Stored dataset items
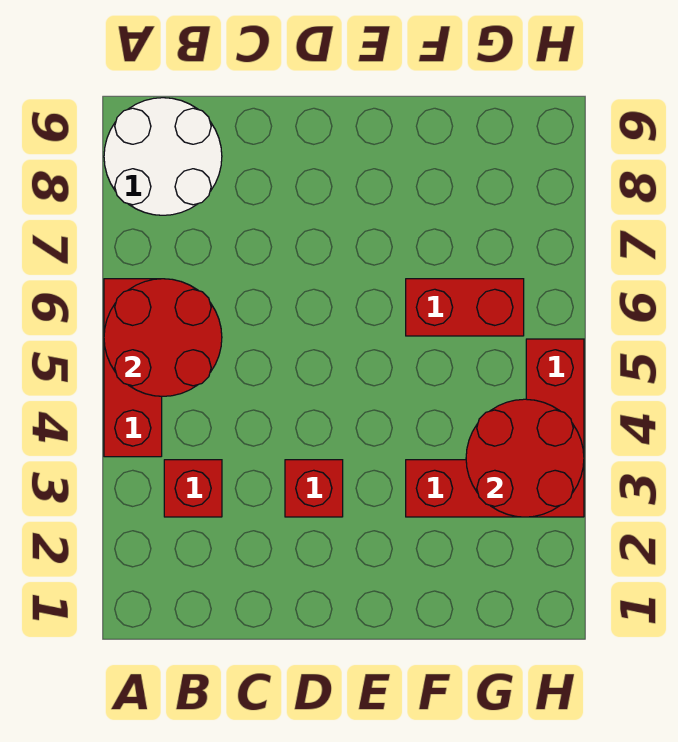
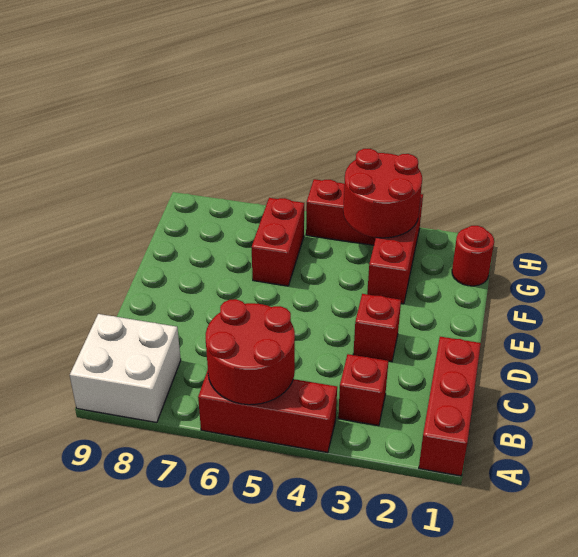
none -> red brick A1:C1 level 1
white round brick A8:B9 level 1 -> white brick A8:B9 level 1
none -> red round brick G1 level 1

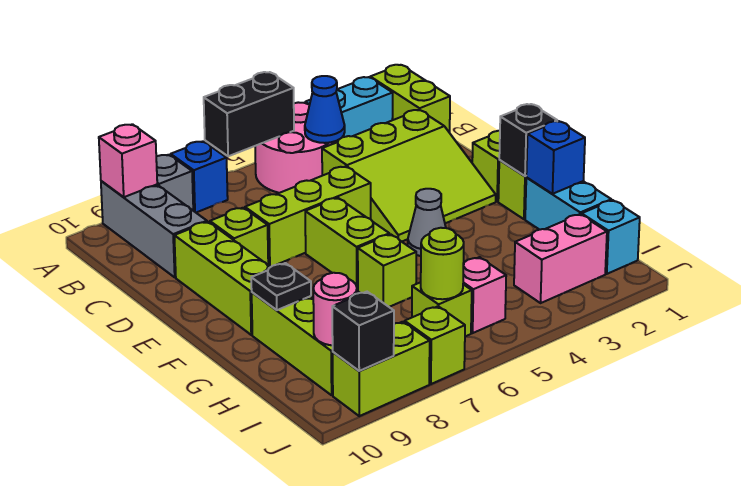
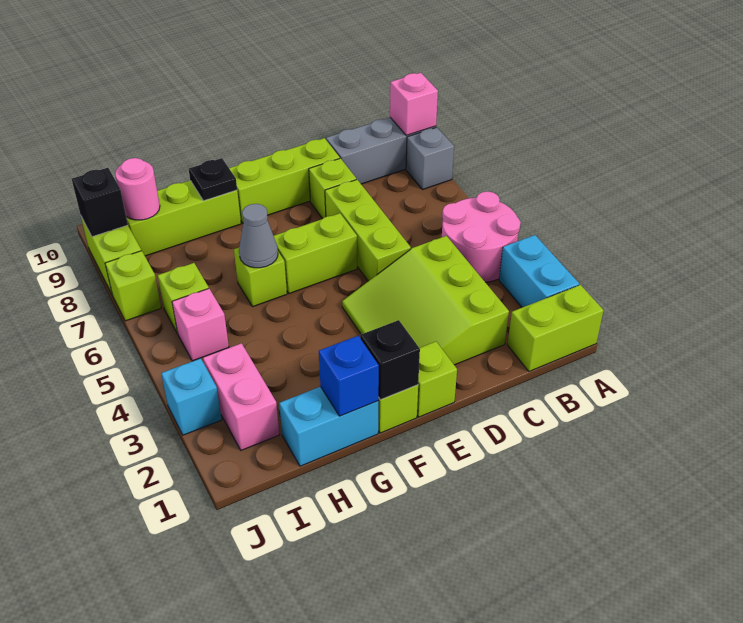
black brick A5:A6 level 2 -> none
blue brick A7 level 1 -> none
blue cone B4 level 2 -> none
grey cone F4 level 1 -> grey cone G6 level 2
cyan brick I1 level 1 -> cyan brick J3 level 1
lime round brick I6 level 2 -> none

**WHAT NEEDS TO BE DONE**
Every line from the one containing "black brick A5:A6 level 2 -> none" through the end of the entries above must be echoed exactly, with both ends kept.

**TASK OUTPUT**
black brick A5:A6 level 2 -> none
blue brick A7 level 1 -> none
blue cone B4 level 2 -> none
grey cone F4 level 1 -> grey cone G6 level 2
cyan brick I1 level 1 -> cyan brick J3 level 1
lime round brick I6 level 2 -> none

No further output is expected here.